▸ **TASK BRIEF**
In the material below, the required lines run from the one containing "D101: LED (A" through the one containing "R109: 1k (N002, N005) -> 2.2k (N002, N005)". Copy those lines exactly, ends included, and nothing else.

▸ **DATA EXTRACT**

---*---

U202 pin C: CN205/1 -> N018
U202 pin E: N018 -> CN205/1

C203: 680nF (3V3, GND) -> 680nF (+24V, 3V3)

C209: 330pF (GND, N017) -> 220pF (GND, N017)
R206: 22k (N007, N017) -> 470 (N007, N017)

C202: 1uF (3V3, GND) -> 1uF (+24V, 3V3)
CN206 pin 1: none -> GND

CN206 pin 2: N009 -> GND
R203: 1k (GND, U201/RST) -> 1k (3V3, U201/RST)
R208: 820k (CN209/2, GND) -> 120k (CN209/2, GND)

---*---

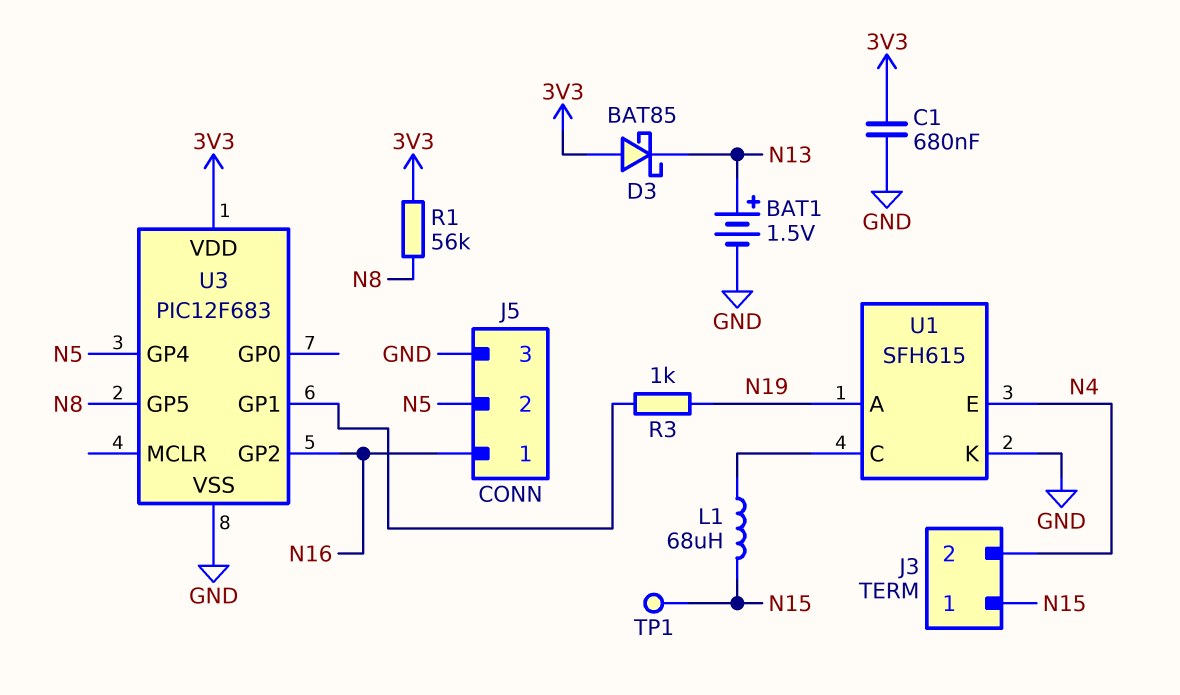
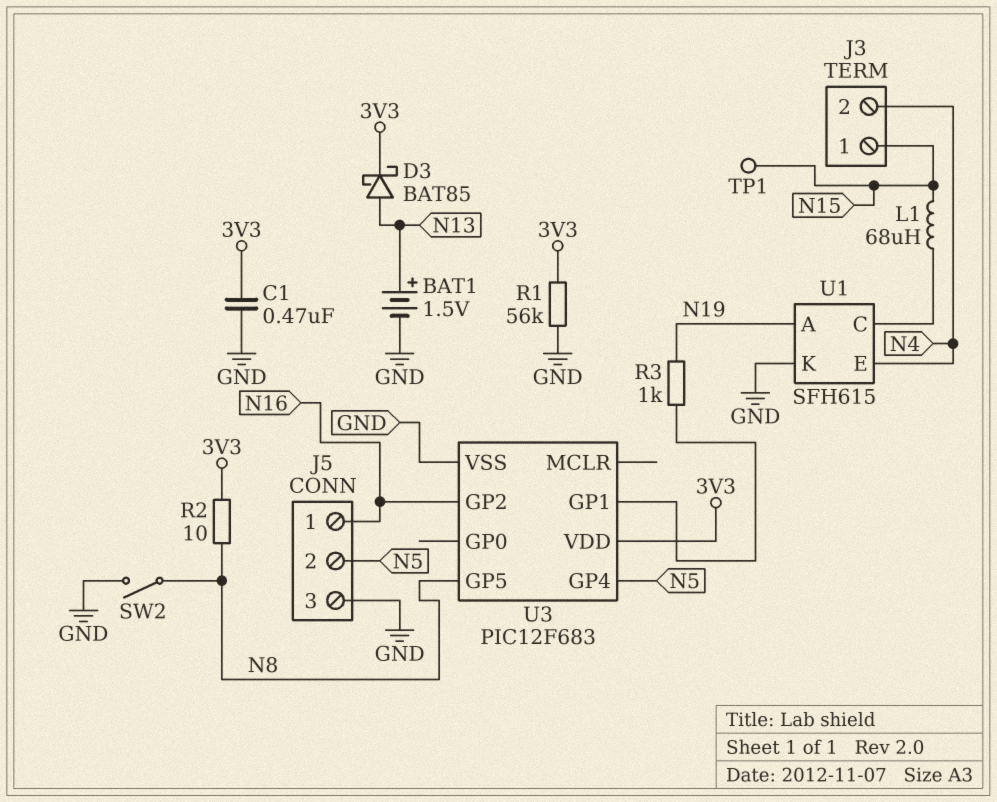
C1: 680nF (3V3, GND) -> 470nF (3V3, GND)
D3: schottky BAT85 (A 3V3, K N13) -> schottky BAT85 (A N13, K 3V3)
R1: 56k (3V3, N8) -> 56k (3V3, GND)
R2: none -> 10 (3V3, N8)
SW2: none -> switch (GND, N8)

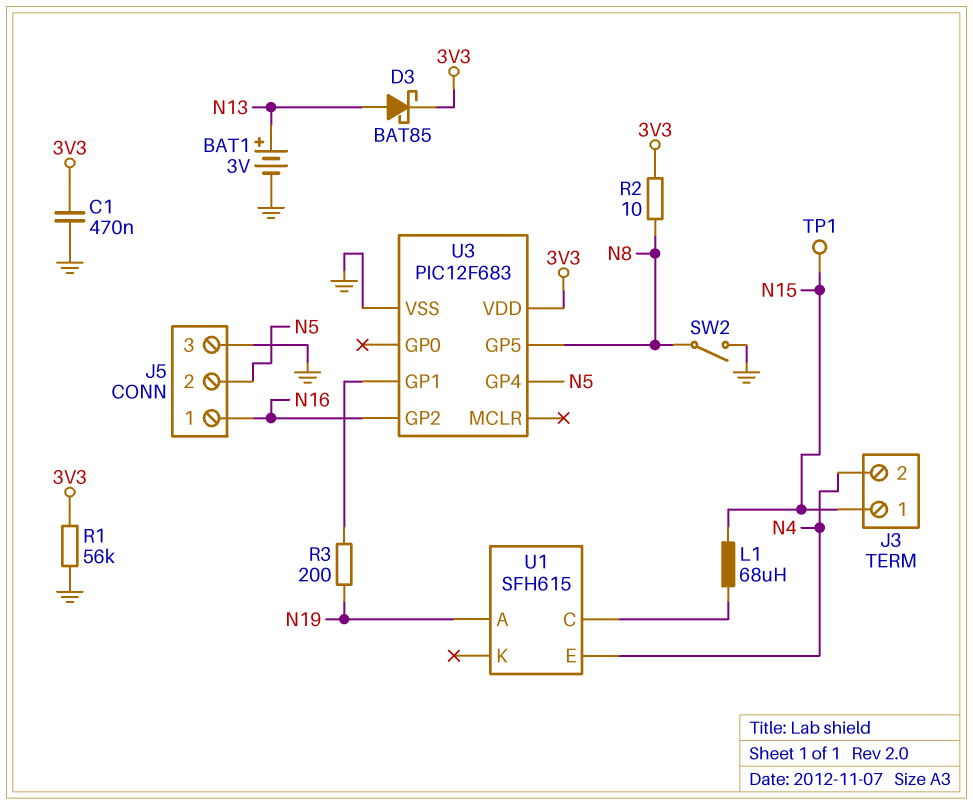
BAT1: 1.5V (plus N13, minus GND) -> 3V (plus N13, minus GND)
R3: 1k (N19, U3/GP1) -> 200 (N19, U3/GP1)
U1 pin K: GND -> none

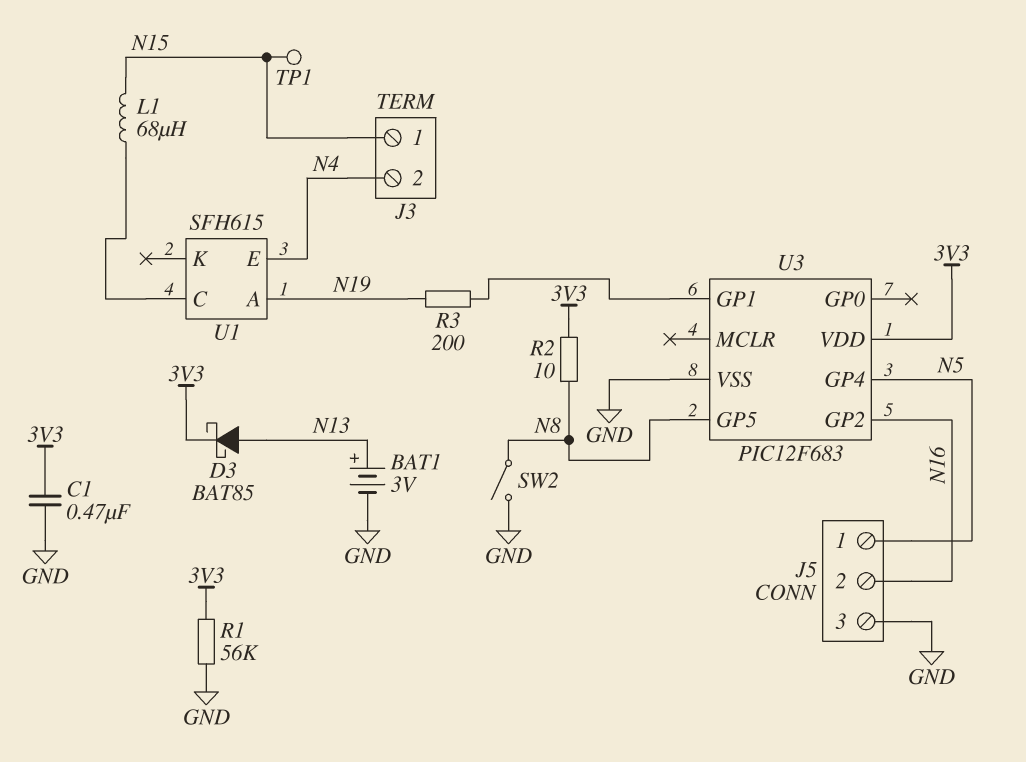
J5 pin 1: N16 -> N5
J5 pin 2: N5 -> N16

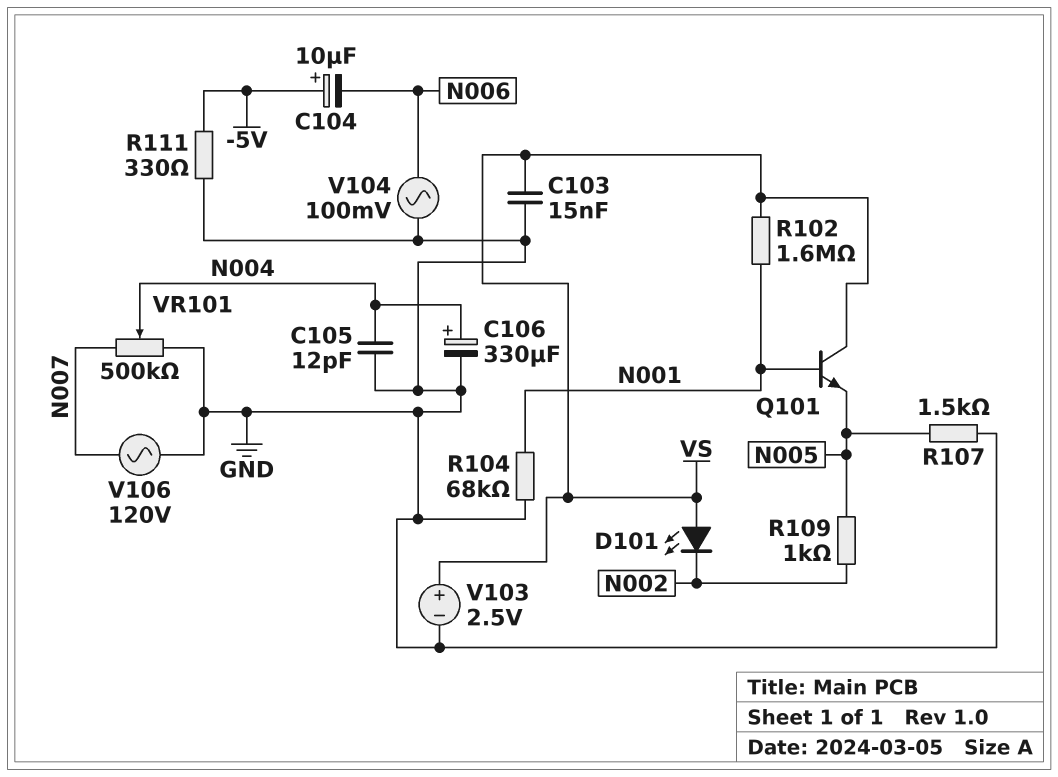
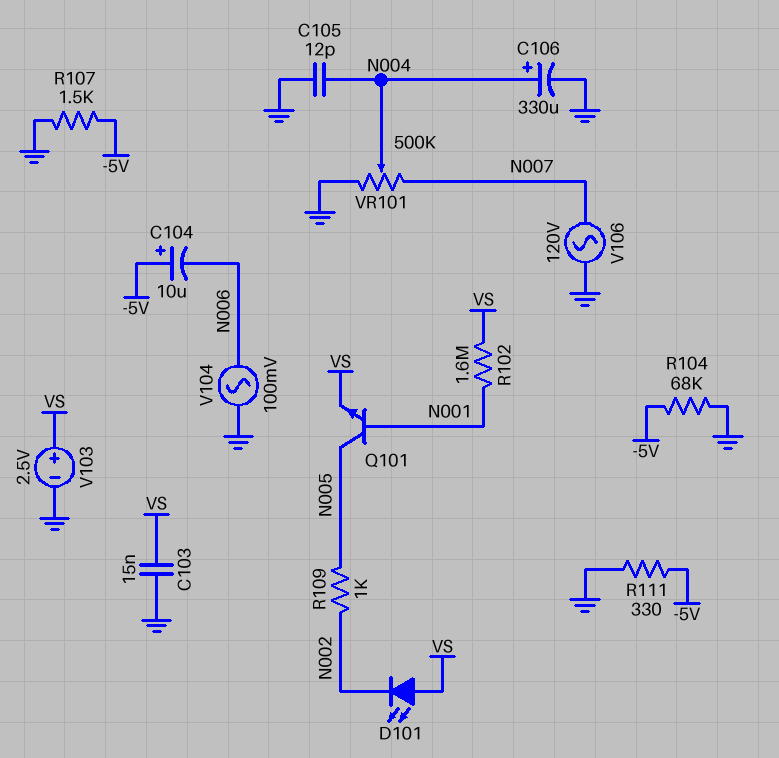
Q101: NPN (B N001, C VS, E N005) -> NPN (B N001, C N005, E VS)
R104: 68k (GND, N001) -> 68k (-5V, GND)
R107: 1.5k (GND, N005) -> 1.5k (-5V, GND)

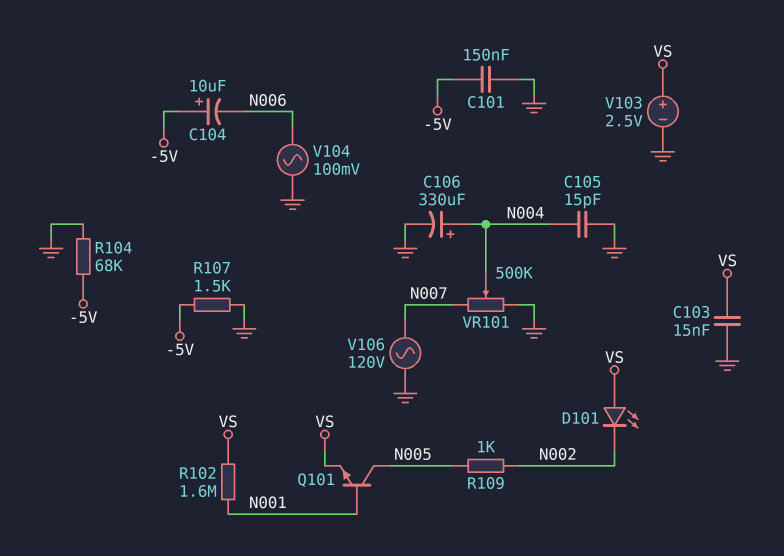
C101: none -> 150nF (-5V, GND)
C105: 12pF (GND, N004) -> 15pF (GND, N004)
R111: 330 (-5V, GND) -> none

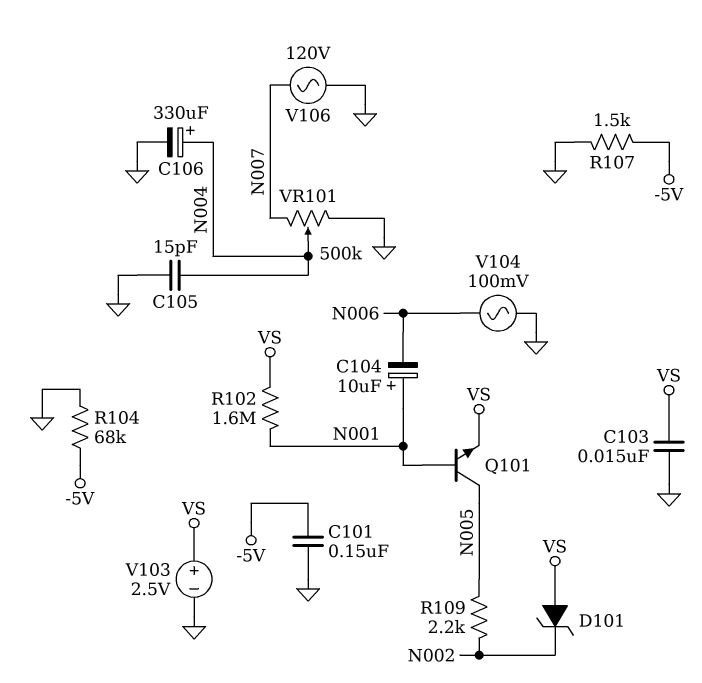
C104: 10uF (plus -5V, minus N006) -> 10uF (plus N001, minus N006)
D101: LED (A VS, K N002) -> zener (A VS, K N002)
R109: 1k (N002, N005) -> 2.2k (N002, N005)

---*---

▸ **ANSWER BOX**
D101: LED (A VS, K N002) -> zener (A VS, K N002)
R109: 1k (N002, N005) -> 2.2k (N002, N005)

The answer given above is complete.